◆ **Task goal**: Once you find a line containing the word "CHALICE" in the entries below, copy it.

◆ **Supplied records**:
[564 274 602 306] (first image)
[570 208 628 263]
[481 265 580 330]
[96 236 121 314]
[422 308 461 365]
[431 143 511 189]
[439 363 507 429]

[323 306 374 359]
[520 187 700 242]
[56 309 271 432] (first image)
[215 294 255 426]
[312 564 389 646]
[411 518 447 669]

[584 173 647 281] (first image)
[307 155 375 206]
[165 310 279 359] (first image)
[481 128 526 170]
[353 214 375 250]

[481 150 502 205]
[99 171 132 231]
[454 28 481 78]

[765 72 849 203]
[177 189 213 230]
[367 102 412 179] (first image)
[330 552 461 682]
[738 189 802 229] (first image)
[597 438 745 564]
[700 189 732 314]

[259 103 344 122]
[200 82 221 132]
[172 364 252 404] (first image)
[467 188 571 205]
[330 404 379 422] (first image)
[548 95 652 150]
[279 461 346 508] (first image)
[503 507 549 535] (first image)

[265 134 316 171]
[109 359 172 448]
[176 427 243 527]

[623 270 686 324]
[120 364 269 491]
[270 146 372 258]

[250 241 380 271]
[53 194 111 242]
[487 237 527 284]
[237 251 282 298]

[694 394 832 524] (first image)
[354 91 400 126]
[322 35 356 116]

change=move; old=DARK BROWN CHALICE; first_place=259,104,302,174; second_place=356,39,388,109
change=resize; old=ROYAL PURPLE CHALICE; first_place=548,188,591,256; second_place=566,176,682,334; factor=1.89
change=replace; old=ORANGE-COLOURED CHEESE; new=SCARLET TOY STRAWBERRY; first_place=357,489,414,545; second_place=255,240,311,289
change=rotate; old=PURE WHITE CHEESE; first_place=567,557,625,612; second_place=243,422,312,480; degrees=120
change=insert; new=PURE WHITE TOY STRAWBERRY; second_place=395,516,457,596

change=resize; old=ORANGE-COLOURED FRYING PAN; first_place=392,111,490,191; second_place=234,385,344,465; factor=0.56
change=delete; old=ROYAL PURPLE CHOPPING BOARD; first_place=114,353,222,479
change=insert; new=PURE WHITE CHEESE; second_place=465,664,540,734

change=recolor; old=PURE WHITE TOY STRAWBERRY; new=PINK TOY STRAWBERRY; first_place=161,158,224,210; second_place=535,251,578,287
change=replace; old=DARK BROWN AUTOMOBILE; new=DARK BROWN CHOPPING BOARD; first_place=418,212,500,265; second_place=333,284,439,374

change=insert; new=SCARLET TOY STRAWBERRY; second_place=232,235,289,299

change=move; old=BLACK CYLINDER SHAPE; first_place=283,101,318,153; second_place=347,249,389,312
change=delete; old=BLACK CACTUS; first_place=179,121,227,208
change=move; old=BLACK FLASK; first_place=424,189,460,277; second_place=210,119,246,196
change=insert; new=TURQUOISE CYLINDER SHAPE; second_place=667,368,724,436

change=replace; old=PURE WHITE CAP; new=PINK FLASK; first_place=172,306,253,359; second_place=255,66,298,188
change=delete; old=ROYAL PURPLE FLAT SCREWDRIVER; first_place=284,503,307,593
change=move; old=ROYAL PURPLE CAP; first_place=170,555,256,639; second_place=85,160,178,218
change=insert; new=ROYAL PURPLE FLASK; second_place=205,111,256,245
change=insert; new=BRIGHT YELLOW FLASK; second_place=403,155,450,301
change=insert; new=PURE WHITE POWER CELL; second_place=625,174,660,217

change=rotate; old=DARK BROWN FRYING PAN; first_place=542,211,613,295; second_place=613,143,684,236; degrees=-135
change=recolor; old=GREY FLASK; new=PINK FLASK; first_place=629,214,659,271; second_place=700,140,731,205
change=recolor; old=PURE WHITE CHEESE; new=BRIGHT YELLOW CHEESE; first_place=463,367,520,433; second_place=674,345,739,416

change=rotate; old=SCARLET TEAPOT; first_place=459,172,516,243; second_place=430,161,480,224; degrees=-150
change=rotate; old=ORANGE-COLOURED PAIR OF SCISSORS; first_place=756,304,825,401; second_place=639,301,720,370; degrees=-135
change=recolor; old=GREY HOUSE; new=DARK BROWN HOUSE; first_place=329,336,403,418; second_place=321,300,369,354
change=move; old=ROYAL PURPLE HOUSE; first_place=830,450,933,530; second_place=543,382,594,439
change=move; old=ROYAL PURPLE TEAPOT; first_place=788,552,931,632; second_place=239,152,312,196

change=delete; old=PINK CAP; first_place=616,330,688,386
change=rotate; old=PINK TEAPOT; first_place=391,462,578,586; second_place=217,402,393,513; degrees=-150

◆ **Answer area**:
change=move; old=DARK BROWN CHALICE; first_place=259,104,302,174; second_place=356,39,388,109
change=resize; old=ROYAL PURPLE CHALICE; first_place=548,188,591,256; second_place=566,176,682,334; factor=1.89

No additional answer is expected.